Segment Start: Data

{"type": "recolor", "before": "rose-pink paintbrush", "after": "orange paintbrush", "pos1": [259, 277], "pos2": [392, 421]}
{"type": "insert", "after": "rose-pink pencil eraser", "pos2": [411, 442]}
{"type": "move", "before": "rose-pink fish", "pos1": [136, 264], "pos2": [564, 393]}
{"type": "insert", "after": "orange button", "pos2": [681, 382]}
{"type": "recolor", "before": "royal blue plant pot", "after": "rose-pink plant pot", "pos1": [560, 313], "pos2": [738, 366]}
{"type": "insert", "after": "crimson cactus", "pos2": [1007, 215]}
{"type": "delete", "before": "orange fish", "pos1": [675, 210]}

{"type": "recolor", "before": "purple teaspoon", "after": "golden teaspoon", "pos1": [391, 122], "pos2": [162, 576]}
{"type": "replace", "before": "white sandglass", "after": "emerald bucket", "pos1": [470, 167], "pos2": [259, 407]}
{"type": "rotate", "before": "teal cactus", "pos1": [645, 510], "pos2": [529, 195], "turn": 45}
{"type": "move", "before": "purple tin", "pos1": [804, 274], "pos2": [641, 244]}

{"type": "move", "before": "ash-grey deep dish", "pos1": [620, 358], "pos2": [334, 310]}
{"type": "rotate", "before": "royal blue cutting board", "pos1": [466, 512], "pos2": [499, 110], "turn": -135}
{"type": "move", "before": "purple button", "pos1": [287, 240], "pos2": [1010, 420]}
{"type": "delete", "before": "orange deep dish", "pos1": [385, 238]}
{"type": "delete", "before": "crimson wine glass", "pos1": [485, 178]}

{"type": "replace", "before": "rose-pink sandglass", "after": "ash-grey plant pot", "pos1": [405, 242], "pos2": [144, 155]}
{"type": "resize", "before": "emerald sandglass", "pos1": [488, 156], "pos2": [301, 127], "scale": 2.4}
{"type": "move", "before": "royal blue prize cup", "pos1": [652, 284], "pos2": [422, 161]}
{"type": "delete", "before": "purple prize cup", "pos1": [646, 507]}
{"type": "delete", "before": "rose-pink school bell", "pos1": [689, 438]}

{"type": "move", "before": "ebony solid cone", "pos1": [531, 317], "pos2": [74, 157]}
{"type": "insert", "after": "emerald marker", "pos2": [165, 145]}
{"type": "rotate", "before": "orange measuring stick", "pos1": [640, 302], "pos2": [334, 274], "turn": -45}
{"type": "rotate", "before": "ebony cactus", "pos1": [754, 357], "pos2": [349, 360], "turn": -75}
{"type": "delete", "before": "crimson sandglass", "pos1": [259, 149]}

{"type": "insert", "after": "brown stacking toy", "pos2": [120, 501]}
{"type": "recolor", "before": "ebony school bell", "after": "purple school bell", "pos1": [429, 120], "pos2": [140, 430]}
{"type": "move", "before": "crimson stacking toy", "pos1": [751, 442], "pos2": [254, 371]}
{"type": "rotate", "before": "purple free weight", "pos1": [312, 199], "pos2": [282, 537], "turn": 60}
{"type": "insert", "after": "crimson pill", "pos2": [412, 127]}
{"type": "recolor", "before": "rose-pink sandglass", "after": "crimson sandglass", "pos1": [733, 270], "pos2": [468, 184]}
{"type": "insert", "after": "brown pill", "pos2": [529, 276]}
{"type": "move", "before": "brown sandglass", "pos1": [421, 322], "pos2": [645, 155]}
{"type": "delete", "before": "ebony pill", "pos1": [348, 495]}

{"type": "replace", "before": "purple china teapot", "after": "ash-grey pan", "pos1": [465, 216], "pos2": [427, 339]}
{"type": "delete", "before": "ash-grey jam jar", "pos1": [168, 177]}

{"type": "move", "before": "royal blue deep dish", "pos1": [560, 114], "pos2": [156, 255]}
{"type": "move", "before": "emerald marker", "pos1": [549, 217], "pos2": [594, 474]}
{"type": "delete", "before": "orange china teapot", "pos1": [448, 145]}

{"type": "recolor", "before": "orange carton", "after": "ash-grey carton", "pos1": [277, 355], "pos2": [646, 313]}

Segment End: Data

Task prompt >> Reproduce the entire listing above exactly, leaving nothing out.

Reply >>
{"type": "recolor", "before": "rose-pink paintbrush", "after": "orange paintbrush", "pos1": [259, 277], "pos2": [392, 421]}
{"type": "insert", "after": "rose-pink pencil eraser", "pos2": [411, 442]}
{"type": "move", "before": "rose-pink fish", "pos1": [136, 264], "pos2": [564, 393]}
{"type": "insert", "after": "orange button", "pos2": [681, 382]}
{"type": "recolor", "before": "royal blue plant pot", "after": "rose-pink plant pot", "pos1": [560, 313], "pos2": [738, 366]}
{"type": "insert", "after": "crimson cactus", "pos2": [1007, 215]}
{"type": "delete", "before": "orange fish", "pos1": [675, 210]}

{"type": "recolor", "before": "purple teaspoon", "after": "golden teaspoon", "pos1": [391, 122], "pos2": [162, 576]}
{"type": "replace", "before": "white sandglass", "after": "emerald bucket", "pos1": [470, 167], "pos2": [259, 407]}
{"type": "rotate", "before": "teal cactus", "pos1": [645, 510], "pos2": [529, 195], "turn": 45}
{"type": "move", "before": "purple tin", "pos1": [804, 274], "pos2": [641, 244]}

{"type": "move", "before": "ash-grey deep dish", "pos1": [620, 358], "pos2": [334, 310]}
{"type": "rotate", "before": "royal blue cutting board", "pos1": [466, 512], "pos2": [499, 110], "turn": -135}
{"type": "move", "before": "purple button", "pos1": [287, 240], "pos2": [1010, 420]}
{"type": "delete", "before": "orange deep dish", "pos1": [385, 238]}
{"type": "delete", "before": "crimson wine glass", "pos1": [485, 178]}

{"type": "replace", "before": "rose-pink sandglass", "after": "ash-grey plant pot", "pos1": [405, 242], "pos2": [144, 155]}
{"type": "resize", "before": "emerald sandglass", "pos1": [488, 156], "pos2": [301, 127], "scale": 2.4}
{"type": "move", "before": "royal blue prize cup", "pos1": [652, 284], "pos2": [422, 161]}
{"type": "delete", "before": "purple prize cup", "pos1": [646, 507]}
{"type": "delete", "before": "rose-pink school bell", "pos1": [689, 438]}

{"type": "move", "before": "ebony solid cone", "pos1": [531, 317], "pos2": [74, 157]}
{"type": "insert", "after": "emerald marker", "pos2": [165, 145]}
{"type": "rotate", "before": "orange measuring stick", "pos1": [640, 302], "pos2": [334, 274], "turn": -45}
{"type": "rotate", "before": "ebony cactus", "pos1": [754, 357], "pos2": [349, 360], "turn": -75}
{"type": "delete", "before": "crimson sandglass", "pos1": [259, 149]}

{"type": "insert", "after": "brown stacking toy", "pos2": [120, 501]}
{"type": "recolor", "before": "ebony school bell", "after": "purple school bell", "pos1": [429, 120], "pos2": [140, 430]}
{"type": "move", "before": "crimson stacking toy", "pos1": [751, 442], "pos2": [254, 371]}
{"type": "rotate", "before": "purple free weight", "pos1": [312, 199], "pos2": [282, 537], "turn": 60}
{"type": "insert", "after": "crimson pill", "pos2": [412, 127]}
{"type": "recolor", "before": "rose-pink sandglass", "after": "crimson sandglass", "pos1": [733, 270], "pos2": [468, 184]}
{"type": "insert", "after": "brown pill", "pos2": [529, 276]}
{"type": "move", "before": "brown sandglass", "pos1": [421, 322], "pos2": [645, 155]}
{"type": "delete", "before": "ebony pill", "pos1": [348, 495]}

{"type": "replace", "before": "purple china teapot", "after": "ash-grey pan", "pos1": [465, 216], "pos2": [427, 339]}
{"type": "delete", "before": "ash-grey jam jar", "pos1": [168, 177]}

{"type": "move", "before": "royal blue deep dish", "pos1": [560, 114], "pos2": [156, 255]}
{"type": "move", "before": "emerald marker", "pos1": [549, 217], "pos2": [594, 474]}
{"type": "delete", "before": "orange china teapot", "pos1": [448, 145]}

{"type": "recolor", "before": "orange carton", "after": "ash-grey carton", "pos1": [277, 355], "pos2": [646, 313]}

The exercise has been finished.